▶ _PROBLEM TO WORK ON_: Look below for the line containing "red arrow: rotated 56 degrees clockwise"; from there through the line containing "black pentagon: rotated", both lines included, please set down each line exactly and nothing else.

▶ _INPUT_:
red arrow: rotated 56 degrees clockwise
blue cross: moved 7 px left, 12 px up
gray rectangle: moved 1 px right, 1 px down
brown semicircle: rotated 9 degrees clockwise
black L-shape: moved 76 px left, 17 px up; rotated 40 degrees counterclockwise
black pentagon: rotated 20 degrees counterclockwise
--
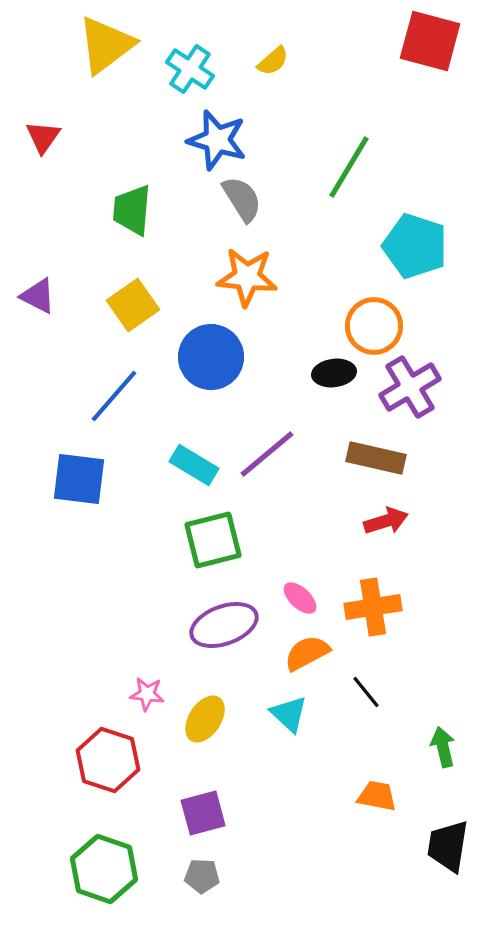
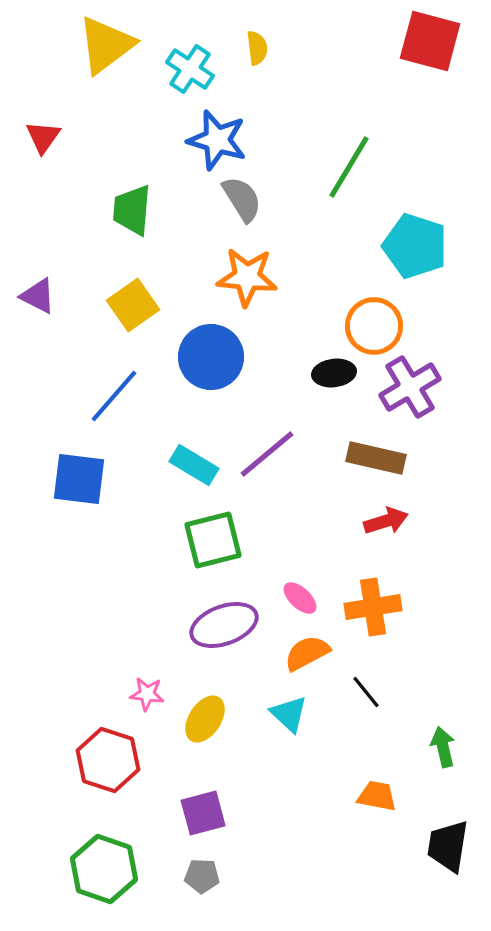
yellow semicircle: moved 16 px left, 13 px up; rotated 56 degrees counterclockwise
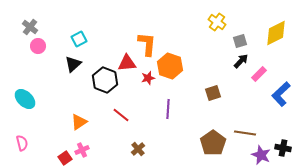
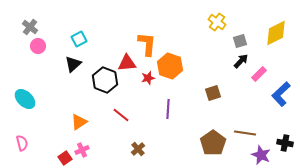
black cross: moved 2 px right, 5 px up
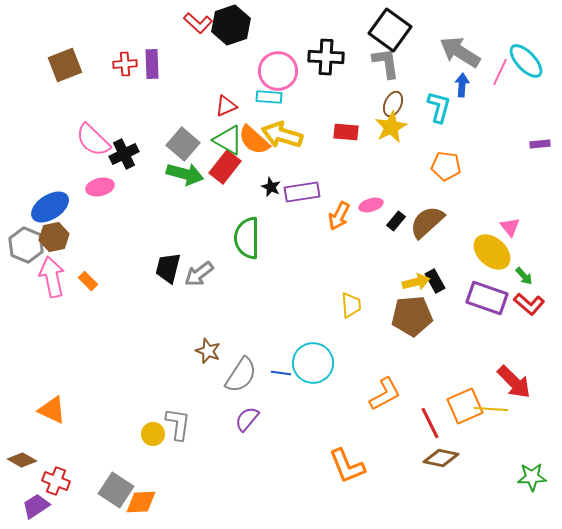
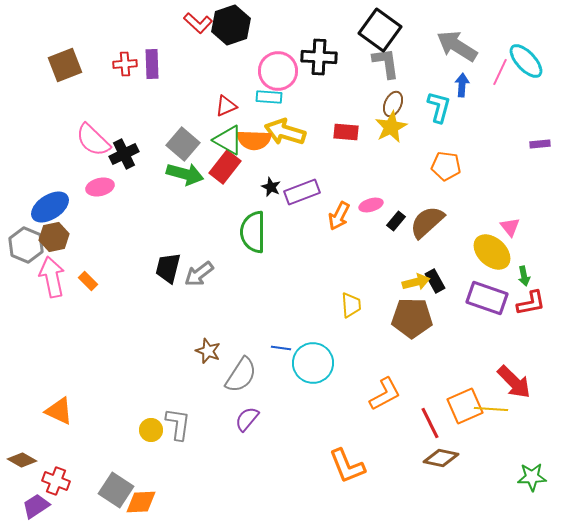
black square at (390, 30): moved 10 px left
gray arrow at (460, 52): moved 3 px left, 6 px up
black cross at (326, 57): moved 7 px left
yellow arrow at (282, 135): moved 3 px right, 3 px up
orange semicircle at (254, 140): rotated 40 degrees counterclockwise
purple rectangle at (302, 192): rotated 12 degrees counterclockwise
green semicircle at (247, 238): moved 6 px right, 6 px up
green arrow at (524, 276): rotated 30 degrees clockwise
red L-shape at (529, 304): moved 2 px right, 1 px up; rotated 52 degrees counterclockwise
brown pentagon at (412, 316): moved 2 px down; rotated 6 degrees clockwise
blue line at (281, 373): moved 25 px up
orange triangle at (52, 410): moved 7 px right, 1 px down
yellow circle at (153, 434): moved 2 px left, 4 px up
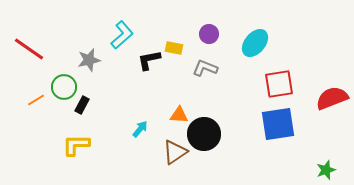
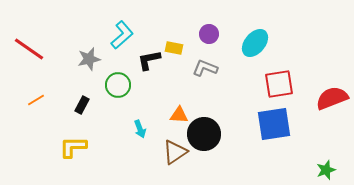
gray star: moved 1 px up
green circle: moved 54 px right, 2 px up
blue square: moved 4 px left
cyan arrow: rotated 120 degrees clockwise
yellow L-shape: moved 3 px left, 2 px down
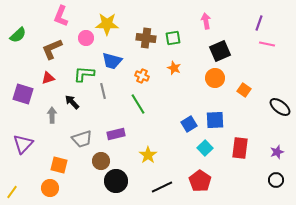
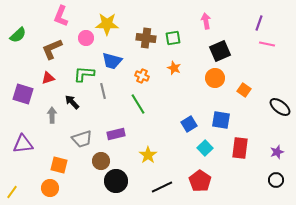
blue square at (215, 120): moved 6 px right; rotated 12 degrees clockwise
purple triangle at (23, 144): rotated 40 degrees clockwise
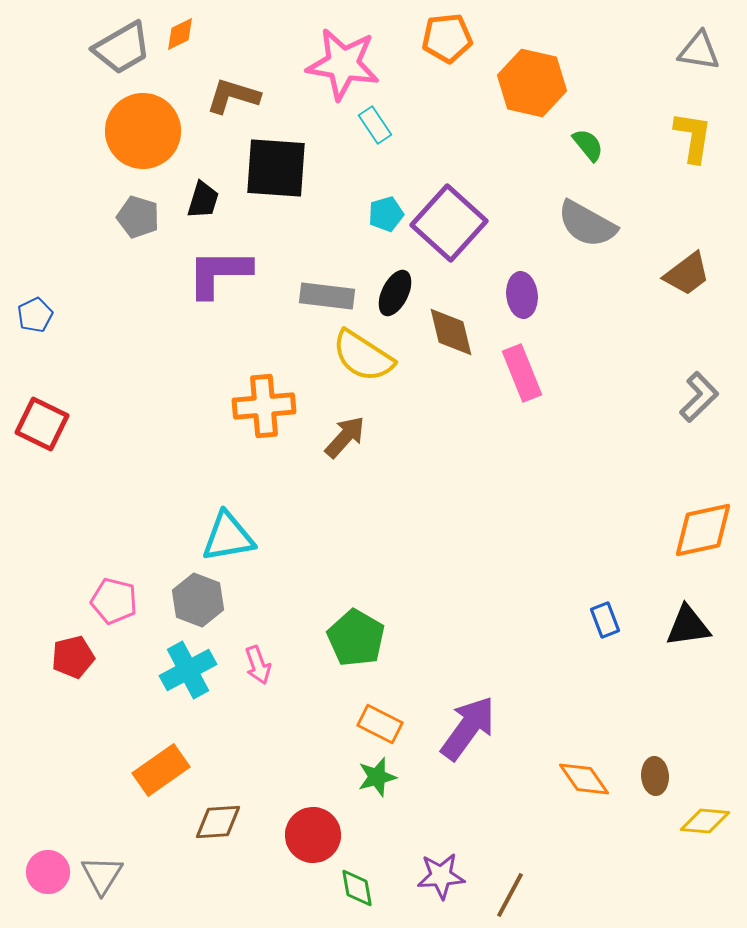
==
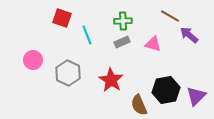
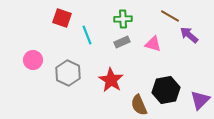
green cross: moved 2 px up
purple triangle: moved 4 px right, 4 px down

▶ _OUTPUT_:
red arrow: rotated 56 degrees clockwise
blue cross: moved 7 px left, 12 px up
gray rectangle: moved 1 px right, 1 px down
brown semicircle: rotated 9 degrees clockwise
black L-shape: moved 76 px left, 17 px up; rotated 40 degrees counterclockwise
black pentagon: rotated 20 degrees counterclockwise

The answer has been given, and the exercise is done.